*Description of the task*. In the material below, start at the line containing "Identify the location of vacant" and end with the line containing "coordinates (665, 293).". Write out those lines word for word.

-------- Dataset records

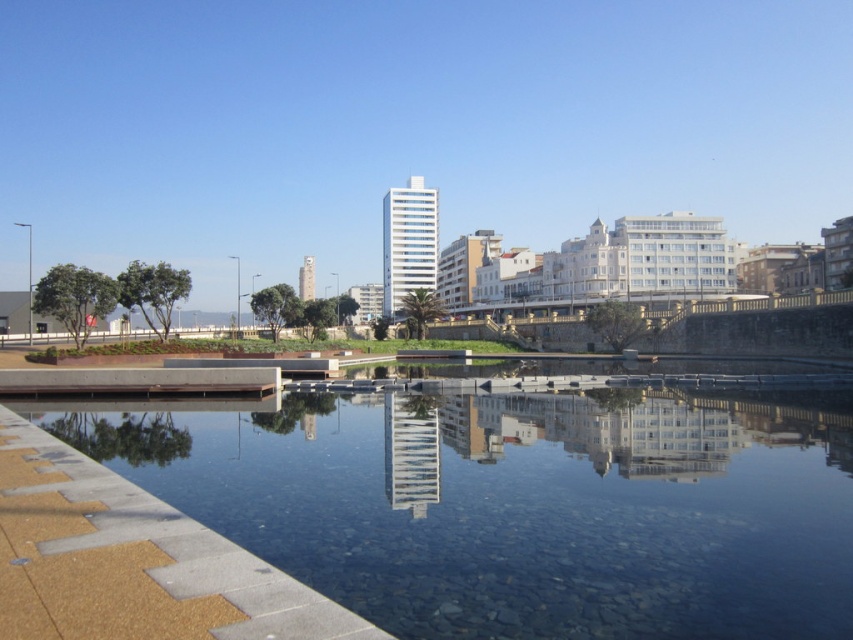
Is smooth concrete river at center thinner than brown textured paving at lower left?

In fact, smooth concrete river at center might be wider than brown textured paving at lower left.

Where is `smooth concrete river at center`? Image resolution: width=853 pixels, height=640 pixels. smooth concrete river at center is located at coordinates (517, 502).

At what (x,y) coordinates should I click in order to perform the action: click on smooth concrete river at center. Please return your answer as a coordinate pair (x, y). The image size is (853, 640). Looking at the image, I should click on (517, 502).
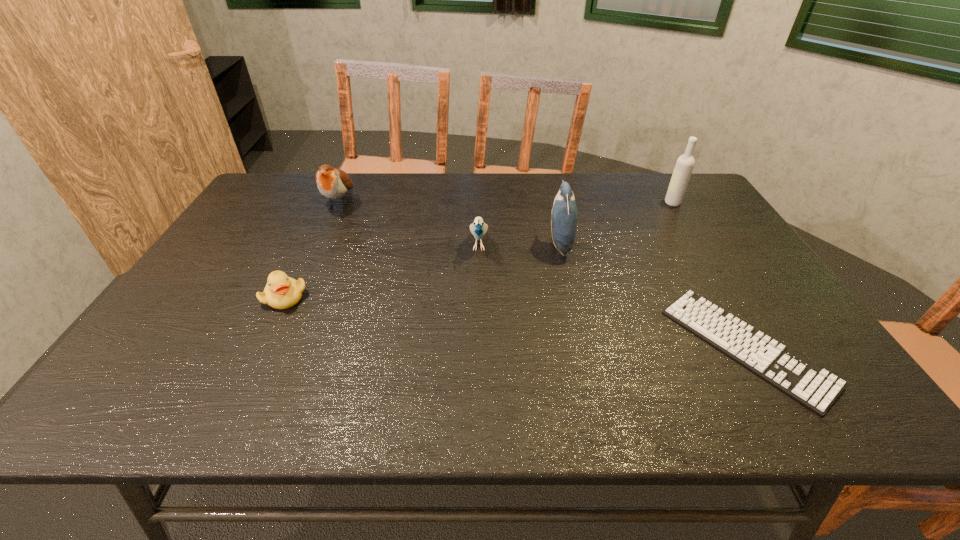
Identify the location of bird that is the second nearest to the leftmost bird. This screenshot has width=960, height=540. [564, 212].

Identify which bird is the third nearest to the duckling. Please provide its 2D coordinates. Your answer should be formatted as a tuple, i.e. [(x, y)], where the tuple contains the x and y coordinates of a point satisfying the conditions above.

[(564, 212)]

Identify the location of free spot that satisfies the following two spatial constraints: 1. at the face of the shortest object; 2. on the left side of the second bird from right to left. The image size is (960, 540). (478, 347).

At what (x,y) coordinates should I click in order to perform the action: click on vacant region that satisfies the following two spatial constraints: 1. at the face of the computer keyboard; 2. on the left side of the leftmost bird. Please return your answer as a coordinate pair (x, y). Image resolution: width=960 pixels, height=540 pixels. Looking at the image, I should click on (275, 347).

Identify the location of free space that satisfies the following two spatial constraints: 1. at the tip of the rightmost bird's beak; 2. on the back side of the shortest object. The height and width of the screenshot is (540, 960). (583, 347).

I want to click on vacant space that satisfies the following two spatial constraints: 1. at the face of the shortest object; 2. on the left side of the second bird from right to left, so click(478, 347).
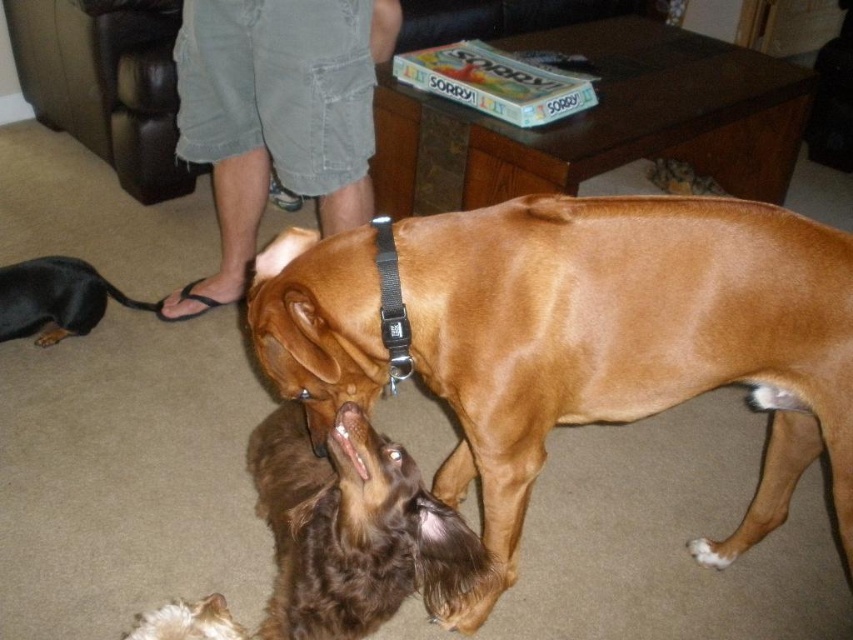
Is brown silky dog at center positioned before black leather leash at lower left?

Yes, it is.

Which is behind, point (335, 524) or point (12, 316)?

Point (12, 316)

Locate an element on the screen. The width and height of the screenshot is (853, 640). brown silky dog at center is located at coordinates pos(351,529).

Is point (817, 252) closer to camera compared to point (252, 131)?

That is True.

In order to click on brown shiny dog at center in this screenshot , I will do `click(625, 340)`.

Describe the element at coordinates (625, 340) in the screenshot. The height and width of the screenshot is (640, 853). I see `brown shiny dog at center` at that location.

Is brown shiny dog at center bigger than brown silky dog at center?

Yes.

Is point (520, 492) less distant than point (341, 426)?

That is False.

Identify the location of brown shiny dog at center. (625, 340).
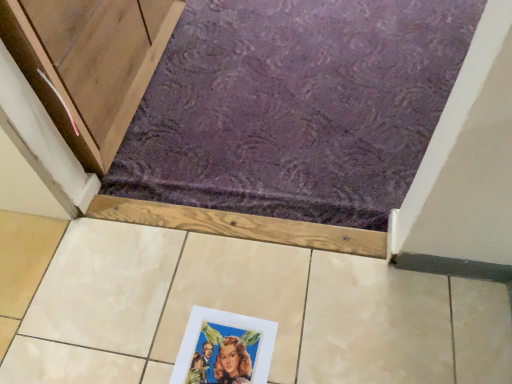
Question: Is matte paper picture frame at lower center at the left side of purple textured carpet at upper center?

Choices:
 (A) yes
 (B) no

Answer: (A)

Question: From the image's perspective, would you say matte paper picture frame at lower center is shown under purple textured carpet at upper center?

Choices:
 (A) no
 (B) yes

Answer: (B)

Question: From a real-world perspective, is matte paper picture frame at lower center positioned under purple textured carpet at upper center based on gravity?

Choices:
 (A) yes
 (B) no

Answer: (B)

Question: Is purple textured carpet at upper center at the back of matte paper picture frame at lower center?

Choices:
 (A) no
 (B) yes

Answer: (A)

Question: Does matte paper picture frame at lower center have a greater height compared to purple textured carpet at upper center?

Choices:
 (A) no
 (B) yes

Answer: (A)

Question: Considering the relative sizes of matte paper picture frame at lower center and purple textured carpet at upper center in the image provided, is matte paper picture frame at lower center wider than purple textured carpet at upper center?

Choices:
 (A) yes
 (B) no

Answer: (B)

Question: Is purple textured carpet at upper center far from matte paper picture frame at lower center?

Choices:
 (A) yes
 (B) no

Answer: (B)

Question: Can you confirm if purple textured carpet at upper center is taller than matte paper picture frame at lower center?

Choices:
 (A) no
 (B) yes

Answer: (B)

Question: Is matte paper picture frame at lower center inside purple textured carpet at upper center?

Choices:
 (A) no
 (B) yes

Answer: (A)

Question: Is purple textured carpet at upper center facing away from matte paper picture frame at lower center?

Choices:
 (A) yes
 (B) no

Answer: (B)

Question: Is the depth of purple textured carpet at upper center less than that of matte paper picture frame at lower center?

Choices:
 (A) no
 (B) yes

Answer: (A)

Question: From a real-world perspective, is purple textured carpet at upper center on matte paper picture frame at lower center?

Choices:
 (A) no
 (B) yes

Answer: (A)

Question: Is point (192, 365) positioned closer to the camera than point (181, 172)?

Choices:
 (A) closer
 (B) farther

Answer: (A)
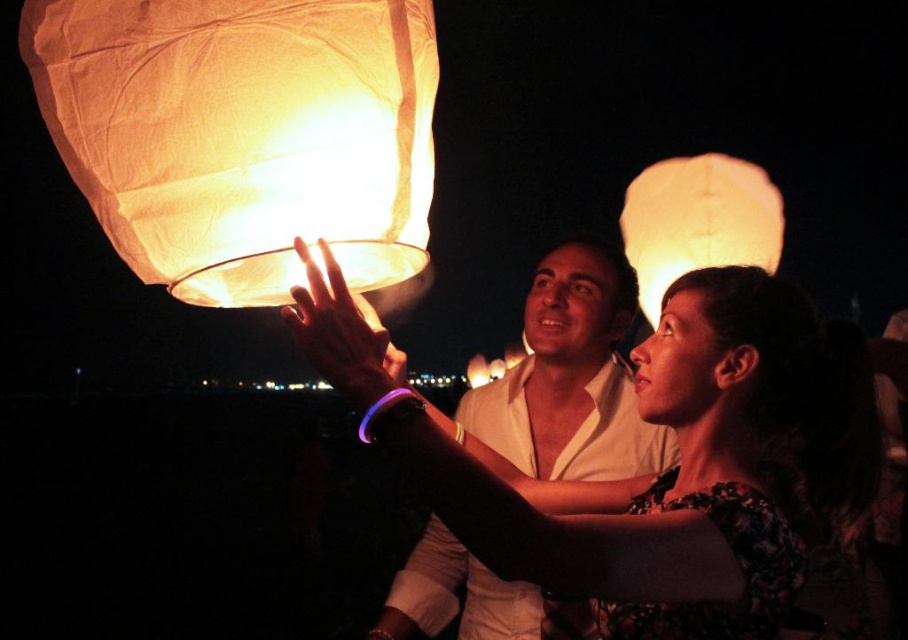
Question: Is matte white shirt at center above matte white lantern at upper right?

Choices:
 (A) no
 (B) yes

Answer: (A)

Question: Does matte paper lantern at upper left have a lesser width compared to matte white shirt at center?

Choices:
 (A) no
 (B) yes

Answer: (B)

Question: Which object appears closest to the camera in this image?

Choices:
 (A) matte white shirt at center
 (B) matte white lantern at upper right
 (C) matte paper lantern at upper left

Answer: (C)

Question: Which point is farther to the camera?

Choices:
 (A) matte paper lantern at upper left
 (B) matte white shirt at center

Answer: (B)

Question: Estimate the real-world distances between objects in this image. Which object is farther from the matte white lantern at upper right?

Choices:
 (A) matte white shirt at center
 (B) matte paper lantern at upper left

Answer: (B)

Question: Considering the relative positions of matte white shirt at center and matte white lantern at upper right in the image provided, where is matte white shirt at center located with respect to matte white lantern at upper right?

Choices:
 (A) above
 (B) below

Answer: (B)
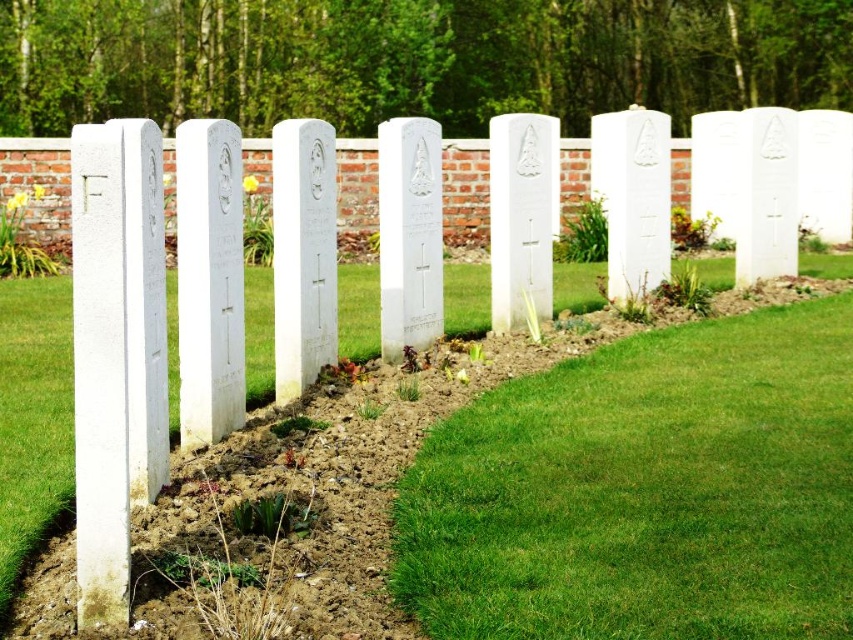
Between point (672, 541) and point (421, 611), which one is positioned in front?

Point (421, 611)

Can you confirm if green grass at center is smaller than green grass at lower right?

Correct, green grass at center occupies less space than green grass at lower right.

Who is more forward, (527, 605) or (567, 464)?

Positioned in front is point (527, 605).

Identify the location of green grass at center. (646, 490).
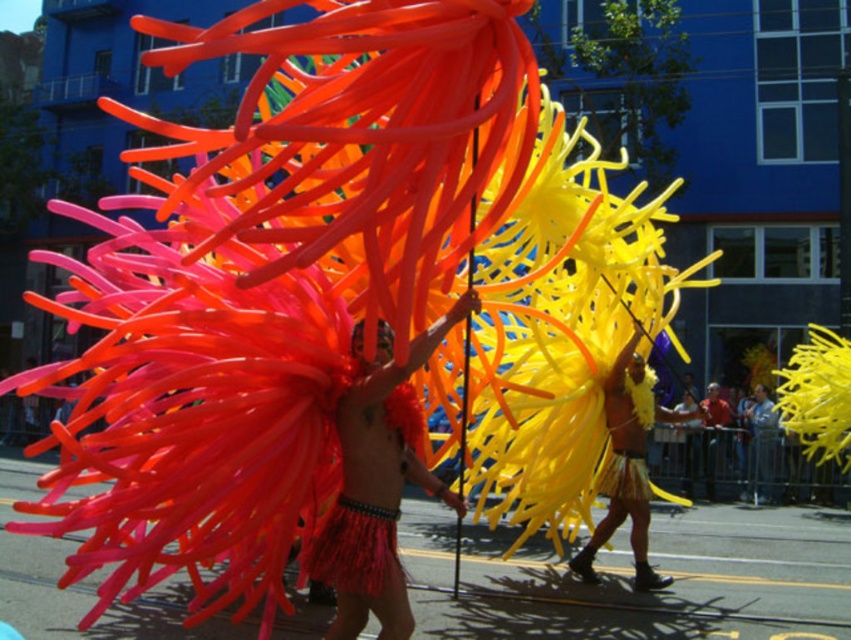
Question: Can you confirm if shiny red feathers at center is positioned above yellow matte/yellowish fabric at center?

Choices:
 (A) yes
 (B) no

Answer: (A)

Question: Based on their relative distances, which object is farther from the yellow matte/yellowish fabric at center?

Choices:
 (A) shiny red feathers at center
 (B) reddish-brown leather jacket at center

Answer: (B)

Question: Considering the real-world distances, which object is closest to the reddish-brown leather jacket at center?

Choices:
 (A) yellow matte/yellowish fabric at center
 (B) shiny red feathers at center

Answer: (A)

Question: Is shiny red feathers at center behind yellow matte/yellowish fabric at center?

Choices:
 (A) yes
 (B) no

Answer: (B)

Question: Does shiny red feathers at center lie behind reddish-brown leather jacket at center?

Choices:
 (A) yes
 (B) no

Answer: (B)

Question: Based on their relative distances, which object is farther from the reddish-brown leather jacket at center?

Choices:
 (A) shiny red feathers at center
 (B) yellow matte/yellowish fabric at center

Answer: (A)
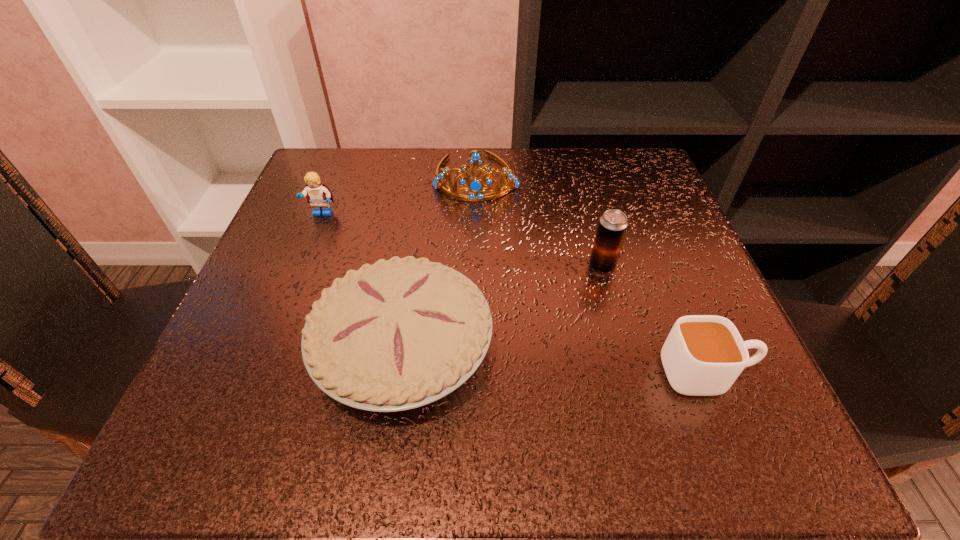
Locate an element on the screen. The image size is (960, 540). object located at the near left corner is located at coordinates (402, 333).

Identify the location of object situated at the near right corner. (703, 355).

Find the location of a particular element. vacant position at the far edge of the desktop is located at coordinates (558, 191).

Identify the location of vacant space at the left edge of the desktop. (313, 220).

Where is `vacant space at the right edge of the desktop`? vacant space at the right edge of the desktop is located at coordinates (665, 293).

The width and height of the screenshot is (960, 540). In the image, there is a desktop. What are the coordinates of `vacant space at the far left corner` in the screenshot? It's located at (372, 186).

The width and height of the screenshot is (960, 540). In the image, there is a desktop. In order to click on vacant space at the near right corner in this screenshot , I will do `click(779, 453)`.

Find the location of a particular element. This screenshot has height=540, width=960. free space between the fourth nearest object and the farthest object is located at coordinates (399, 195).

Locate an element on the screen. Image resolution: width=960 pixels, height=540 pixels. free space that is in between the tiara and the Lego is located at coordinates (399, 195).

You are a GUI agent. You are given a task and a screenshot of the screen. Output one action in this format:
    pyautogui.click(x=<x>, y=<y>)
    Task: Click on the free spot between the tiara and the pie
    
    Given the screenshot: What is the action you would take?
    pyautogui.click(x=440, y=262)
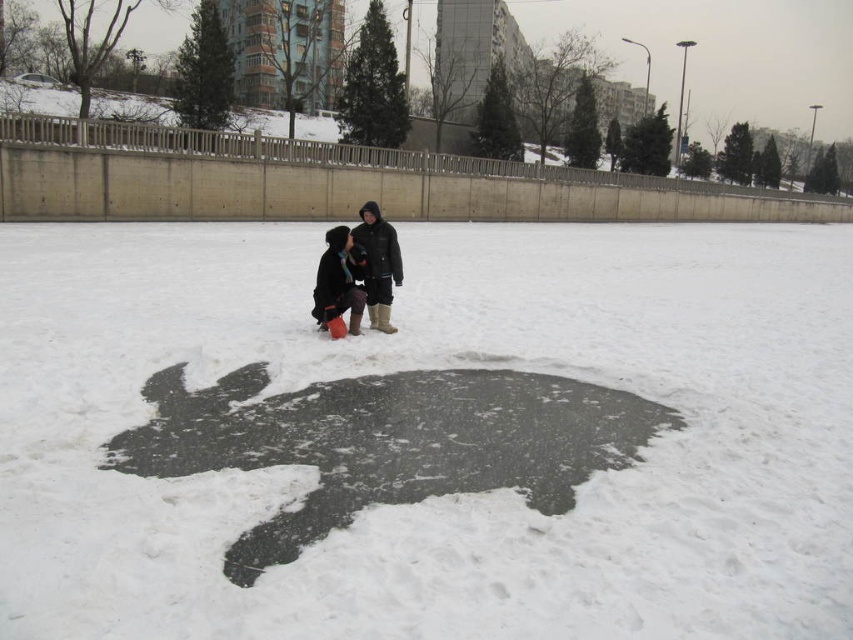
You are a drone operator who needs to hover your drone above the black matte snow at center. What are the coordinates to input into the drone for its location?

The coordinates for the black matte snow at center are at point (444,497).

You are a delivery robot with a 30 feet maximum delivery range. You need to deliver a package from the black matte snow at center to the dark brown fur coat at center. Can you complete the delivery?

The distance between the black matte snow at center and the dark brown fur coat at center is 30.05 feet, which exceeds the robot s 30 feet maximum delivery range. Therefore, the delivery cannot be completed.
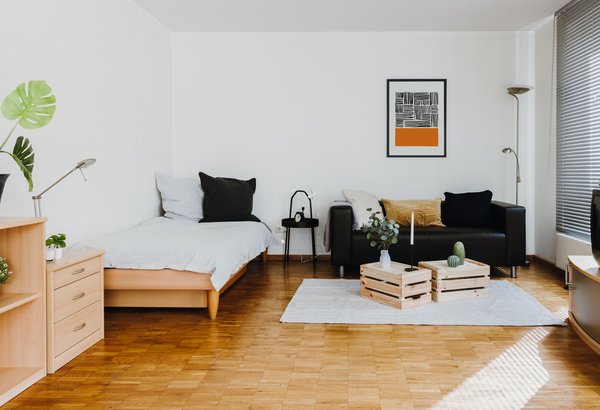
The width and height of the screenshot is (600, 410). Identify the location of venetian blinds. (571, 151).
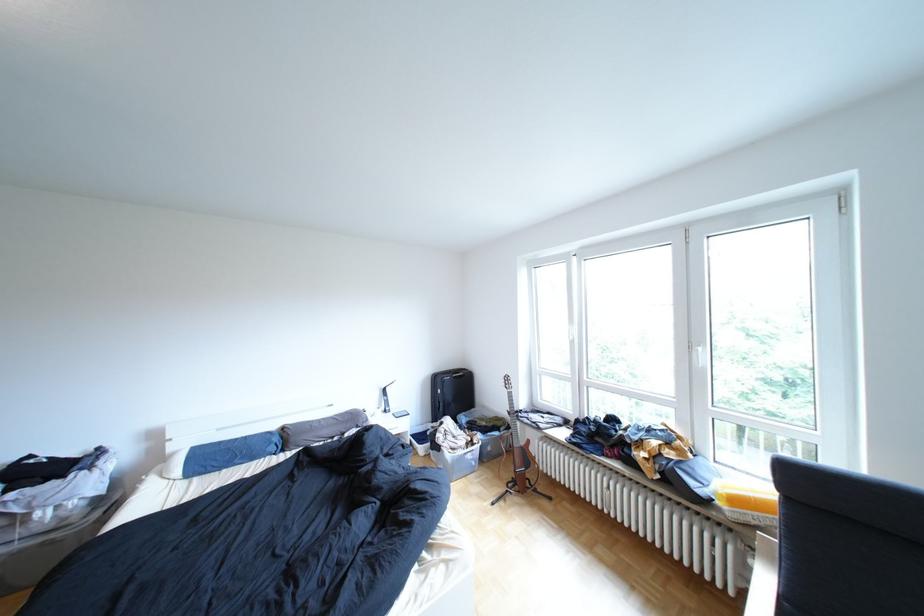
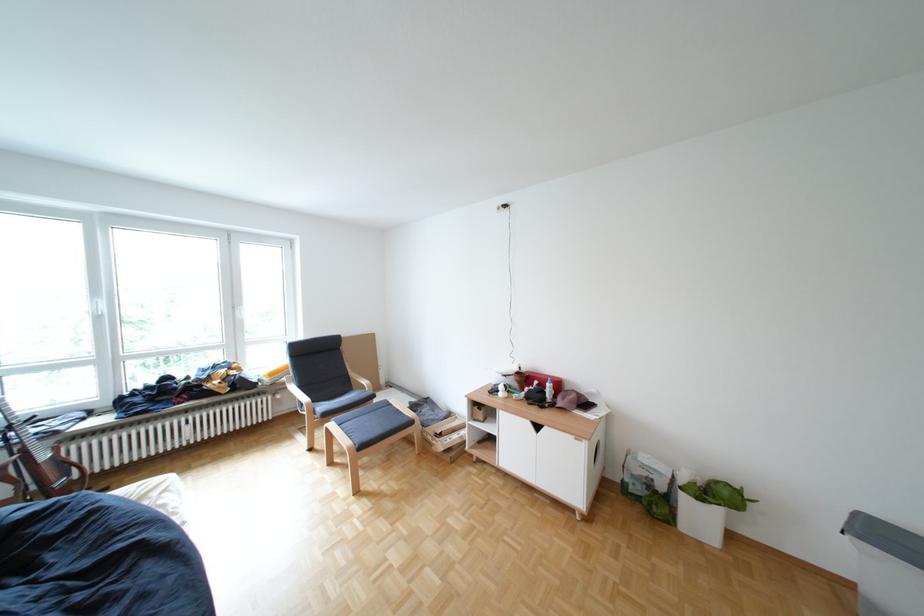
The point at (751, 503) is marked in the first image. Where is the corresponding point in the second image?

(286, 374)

----------------

*Task answer*.
Identify the location of vacant space at the left edge of the desktop. (313, 220).

Where is `vacant space at the right edge of the desktop`? vacant space at the right edge of the desktop is located at coordinates (665, 293).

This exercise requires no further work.